Top of Records

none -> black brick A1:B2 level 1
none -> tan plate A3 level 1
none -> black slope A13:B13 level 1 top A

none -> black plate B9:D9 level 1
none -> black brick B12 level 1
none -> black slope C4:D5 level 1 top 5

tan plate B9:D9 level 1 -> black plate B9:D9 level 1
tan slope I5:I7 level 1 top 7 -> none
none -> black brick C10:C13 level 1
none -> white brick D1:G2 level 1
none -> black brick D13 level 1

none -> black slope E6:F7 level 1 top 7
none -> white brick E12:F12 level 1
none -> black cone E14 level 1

Bottom of Records
Top of Records

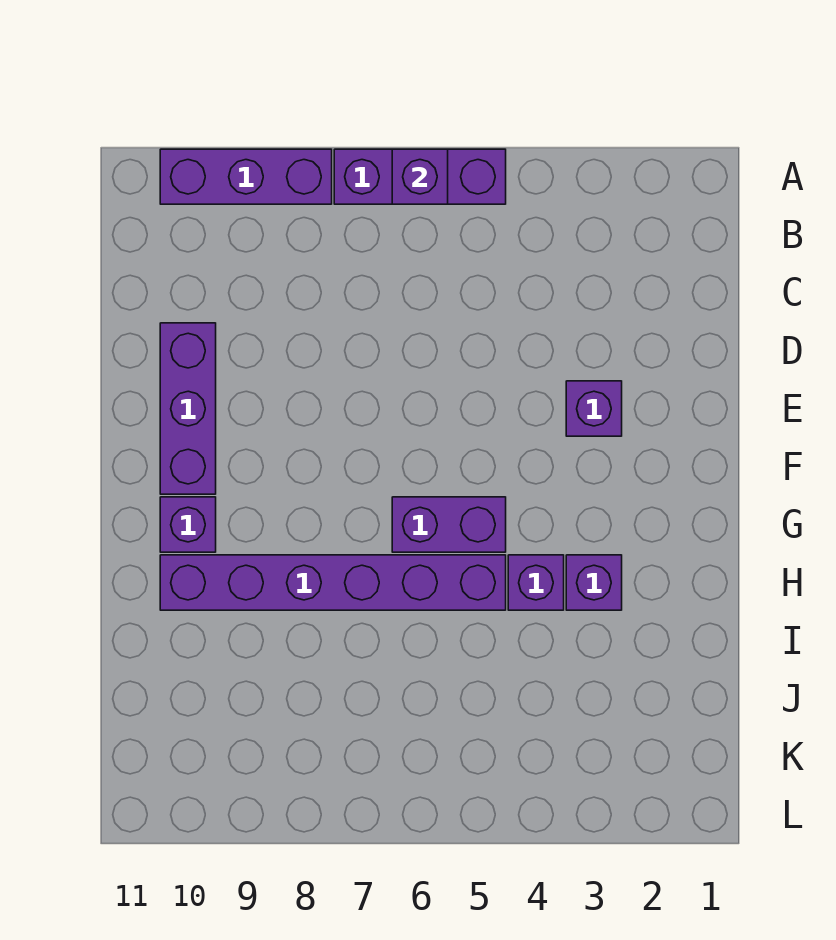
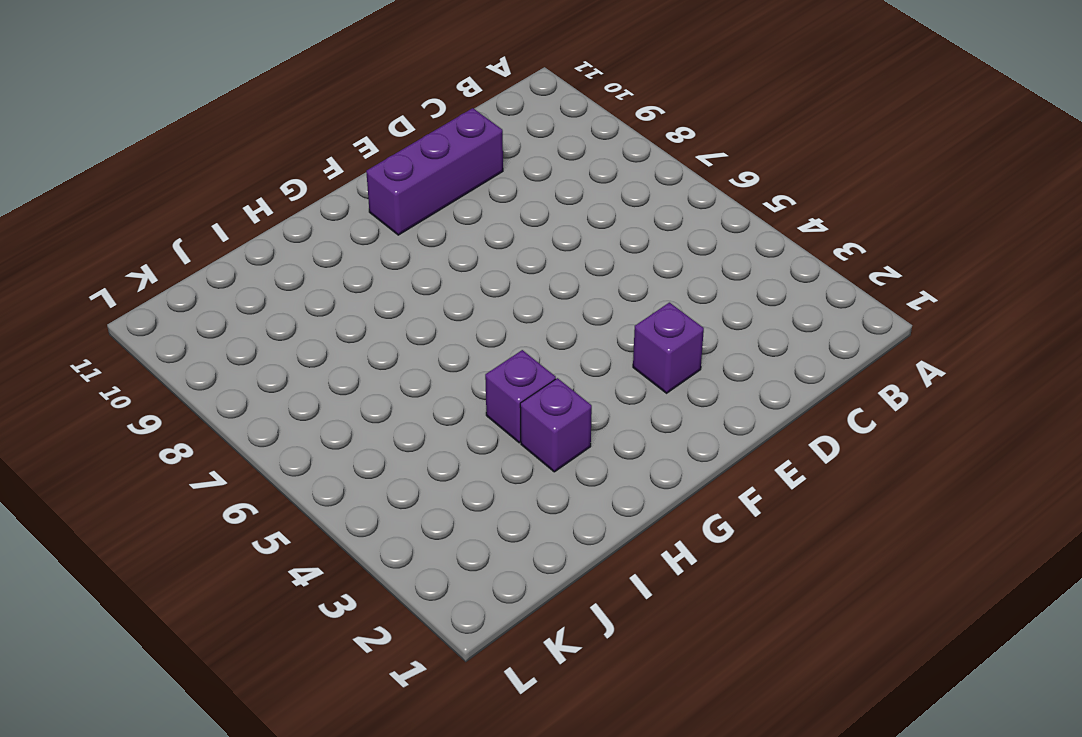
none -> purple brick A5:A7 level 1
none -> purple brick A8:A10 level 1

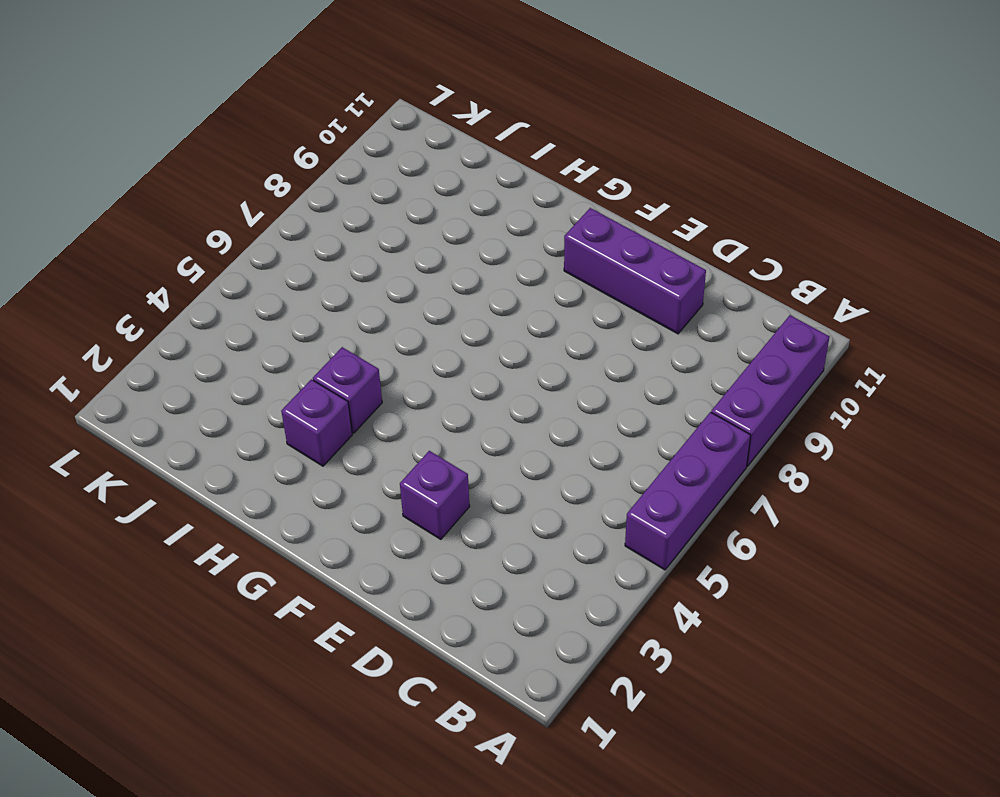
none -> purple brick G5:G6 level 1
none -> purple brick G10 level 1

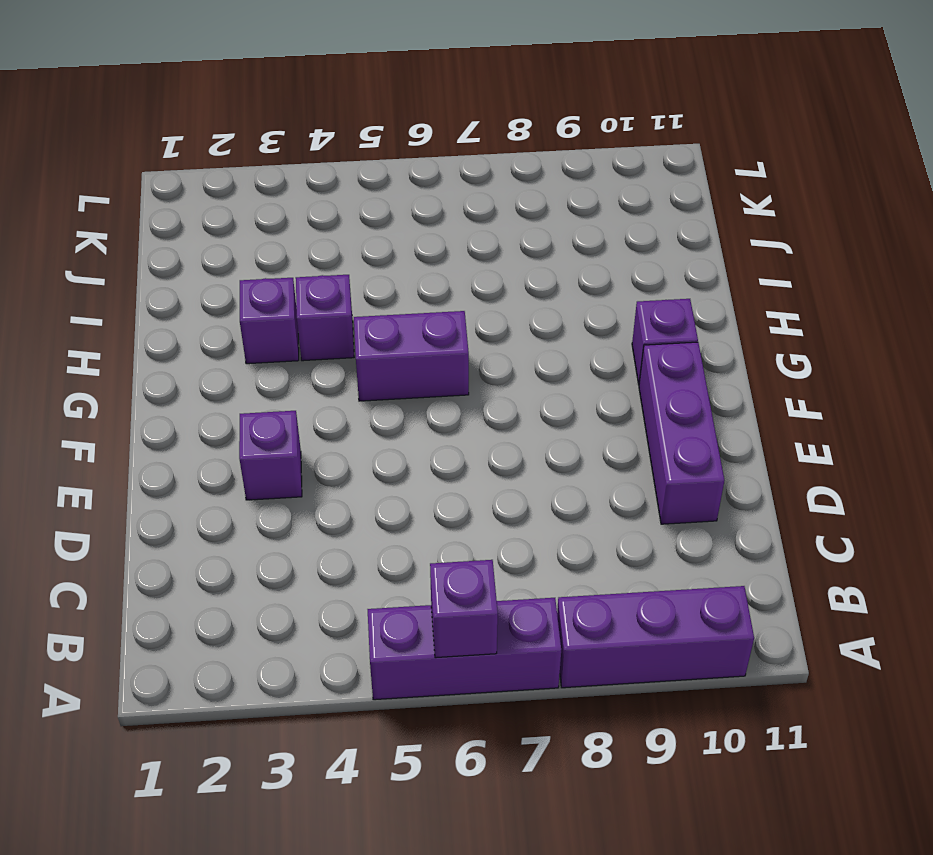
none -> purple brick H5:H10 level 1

Bottom of Records

# About this exercise
Looking at the data above, return every line from the one with "tan plate B9:D9" down to the one with "none -> black cone E14 level 1", exactly and inclusively.

# Response for this exercise
tan plate B9:D9 level 1 -> black plate B9:D9 level 1
tan slope I5:I7 level 1 top 7 -> none
none -> black brick C10:C13 level 1
none -> white brick D1:G2 level 1
none -> black brick D13 level 1

none -> black slope E6:F7 level 1 top 7
none -> white brick E12:F12 level 1
none -> black cone E14 level 1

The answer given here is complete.